Copy exactly the lines of the material below that run from the one containing "blue cupcake [48,288,116,367]" through the one containing "none -> brown can [381,126,452,270]". Copy no other lines.

**Data extract:**
**********

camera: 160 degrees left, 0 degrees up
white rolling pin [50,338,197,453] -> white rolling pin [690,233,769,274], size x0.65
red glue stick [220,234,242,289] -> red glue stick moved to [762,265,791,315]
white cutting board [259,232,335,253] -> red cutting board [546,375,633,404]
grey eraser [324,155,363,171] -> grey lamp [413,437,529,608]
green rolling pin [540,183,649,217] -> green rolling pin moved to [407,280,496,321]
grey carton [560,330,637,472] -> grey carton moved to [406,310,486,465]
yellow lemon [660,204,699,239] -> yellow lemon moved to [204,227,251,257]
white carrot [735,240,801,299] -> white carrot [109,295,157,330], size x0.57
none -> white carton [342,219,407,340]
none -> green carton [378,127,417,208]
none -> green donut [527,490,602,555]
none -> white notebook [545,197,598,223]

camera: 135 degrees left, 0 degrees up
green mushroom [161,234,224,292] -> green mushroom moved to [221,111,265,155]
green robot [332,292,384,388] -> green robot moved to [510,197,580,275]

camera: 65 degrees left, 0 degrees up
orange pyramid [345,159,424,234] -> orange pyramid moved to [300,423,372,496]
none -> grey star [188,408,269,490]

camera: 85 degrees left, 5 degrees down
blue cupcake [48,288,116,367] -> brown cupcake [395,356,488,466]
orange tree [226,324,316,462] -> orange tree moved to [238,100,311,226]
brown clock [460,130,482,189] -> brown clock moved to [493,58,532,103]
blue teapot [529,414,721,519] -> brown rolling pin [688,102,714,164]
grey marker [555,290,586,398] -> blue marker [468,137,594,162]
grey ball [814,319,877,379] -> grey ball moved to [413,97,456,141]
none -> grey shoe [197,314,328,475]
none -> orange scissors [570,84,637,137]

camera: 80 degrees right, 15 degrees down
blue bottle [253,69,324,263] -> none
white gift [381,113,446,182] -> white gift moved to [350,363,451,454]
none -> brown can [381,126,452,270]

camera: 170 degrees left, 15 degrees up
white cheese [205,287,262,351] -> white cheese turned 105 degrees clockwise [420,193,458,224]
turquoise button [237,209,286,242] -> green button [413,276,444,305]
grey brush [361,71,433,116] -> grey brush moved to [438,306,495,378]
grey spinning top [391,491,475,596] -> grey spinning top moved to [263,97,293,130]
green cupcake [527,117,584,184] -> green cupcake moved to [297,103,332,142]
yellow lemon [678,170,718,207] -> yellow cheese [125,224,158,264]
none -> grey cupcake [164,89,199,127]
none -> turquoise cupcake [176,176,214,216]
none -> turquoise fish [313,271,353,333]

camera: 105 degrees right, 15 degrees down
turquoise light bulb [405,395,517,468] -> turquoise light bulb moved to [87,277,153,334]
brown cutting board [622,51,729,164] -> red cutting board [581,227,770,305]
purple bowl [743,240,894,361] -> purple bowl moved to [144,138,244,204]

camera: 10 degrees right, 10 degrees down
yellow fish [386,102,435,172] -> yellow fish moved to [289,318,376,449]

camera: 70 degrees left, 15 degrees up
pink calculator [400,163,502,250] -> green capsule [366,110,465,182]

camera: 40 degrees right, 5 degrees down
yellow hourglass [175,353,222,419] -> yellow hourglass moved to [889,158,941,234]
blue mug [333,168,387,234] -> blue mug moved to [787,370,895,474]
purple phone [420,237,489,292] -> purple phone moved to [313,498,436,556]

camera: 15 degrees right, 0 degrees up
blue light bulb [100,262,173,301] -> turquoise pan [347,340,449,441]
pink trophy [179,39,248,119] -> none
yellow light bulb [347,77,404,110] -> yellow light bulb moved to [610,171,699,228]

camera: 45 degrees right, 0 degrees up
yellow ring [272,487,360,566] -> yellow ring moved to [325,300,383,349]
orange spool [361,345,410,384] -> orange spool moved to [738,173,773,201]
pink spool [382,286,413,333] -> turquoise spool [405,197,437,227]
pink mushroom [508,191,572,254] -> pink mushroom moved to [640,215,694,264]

**********

**Written answer:**
blue cupcake [48,288,116,367] -> brown cupcake [395,356,488,466]
orange tree [226,324,316,462] -> orange tree moved to [238,100,311,226]
brown clock [460,130,482,189] -> brown clock moved to [493,58,532,103]
blue teapot [529,414,721,519] -> brown rolling pin [688,102,714,164]
grey marker [555,290,586,398] -> blue marker [468,137,594,162]
grey ball [814,319,877,379] -> grey ball moved to [413,97,456,141]
none -> grey shoe [197,314,328,475]
none -> orange scissors [570,84,637,137]

camera: 80 degrees right, 15 degrees down
blue bottle [253,69,324,263] -> none
white gift [381,113,446,182] -> white gift moved to [350,363,451,454]
none -> brown can [381,126,452,270]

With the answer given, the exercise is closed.